**Gegebene Daten:**
------------------------------------

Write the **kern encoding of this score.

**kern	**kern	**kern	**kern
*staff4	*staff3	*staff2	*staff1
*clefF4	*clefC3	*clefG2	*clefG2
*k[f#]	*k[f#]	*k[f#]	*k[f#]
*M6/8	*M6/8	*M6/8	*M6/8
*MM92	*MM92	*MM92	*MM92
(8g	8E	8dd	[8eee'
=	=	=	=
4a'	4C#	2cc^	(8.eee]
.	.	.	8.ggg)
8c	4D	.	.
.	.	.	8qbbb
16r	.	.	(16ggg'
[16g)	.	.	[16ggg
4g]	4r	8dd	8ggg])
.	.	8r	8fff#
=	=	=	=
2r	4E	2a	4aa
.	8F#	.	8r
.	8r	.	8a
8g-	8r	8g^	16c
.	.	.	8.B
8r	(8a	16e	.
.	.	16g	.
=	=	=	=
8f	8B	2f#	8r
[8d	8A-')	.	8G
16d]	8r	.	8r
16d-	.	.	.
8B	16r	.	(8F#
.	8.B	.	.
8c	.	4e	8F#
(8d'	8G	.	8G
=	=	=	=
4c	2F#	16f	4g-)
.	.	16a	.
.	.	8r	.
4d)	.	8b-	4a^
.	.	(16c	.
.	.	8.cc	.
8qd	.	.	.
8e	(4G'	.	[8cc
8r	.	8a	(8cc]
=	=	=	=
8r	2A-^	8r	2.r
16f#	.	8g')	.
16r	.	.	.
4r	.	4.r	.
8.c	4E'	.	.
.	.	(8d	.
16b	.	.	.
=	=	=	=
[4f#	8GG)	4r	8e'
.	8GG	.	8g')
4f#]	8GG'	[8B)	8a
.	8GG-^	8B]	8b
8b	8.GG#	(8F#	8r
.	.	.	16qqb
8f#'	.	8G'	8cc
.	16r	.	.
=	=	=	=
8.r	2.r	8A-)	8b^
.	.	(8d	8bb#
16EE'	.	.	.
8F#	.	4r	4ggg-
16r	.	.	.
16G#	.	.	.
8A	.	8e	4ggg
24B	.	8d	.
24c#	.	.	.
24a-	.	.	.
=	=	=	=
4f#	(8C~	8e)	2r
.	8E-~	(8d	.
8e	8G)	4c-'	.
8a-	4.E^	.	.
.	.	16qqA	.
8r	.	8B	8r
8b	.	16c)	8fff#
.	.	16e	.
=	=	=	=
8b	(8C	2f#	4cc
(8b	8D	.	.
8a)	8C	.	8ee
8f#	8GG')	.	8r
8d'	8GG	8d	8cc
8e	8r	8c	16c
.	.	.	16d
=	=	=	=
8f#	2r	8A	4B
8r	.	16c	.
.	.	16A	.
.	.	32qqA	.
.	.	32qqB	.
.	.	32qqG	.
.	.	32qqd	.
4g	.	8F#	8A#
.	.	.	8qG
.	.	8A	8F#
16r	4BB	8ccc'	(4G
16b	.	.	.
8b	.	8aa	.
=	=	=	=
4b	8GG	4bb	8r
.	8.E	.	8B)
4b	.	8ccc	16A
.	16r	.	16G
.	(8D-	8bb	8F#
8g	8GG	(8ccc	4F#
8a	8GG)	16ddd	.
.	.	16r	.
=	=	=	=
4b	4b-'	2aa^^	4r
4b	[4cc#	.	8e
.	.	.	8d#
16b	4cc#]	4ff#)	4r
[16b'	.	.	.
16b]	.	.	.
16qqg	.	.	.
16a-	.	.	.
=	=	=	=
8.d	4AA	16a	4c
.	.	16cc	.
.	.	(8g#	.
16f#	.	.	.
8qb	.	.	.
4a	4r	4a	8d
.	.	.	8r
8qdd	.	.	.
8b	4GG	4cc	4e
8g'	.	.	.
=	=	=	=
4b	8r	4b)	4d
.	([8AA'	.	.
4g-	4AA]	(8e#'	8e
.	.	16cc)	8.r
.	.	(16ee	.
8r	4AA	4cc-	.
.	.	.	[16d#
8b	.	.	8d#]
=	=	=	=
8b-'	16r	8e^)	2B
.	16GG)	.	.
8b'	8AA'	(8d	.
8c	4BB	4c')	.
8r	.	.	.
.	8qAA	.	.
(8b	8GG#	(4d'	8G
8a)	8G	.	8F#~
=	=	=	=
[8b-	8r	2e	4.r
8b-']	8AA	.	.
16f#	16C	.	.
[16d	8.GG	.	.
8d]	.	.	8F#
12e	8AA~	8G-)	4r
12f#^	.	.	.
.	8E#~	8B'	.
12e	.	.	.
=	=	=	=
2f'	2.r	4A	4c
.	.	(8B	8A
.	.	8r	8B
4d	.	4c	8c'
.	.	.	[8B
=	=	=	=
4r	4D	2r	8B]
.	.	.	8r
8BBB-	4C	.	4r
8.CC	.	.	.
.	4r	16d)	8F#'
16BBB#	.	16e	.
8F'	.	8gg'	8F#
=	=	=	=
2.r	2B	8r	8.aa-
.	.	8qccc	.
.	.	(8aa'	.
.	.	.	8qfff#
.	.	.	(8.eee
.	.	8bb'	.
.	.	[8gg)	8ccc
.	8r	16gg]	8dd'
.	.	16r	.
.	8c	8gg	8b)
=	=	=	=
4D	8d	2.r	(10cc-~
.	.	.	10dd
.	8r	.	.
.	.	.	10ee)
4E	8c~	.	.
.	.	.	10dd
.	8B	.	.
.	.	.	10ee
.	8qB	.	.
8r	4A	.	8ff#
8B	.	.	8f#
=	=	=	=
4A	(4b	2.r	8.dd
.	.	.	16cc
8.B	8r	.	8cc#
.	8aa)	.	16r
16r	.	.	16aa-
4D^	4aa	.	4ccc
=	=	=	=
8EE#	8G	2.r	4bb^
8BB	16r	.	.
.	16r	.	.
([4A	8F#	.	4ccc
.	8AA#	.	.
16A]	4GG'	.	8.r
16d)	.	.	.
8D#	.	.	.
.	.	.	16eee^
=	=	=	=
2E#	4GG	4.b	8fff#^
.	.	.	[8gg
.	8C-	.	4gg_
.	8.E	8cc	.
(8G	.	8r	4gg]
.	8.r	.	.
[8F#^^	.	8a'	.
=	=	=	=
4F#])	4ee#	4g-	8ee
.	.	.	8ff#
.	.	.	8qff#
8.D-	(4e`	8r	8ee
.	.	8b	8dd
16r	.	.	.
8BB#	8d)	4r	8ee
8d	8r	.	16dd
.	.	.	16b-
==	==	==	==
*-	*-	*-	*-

------------------------------------

**Zu erstellen:** Gib jede Zeile der Einträge oben an, in der die Zeichenfolge "kern" vorkommt.

**Gelöste Aufgabe:**
Write the **kern encoding of this score.
**kern	**kern	**kern	**kern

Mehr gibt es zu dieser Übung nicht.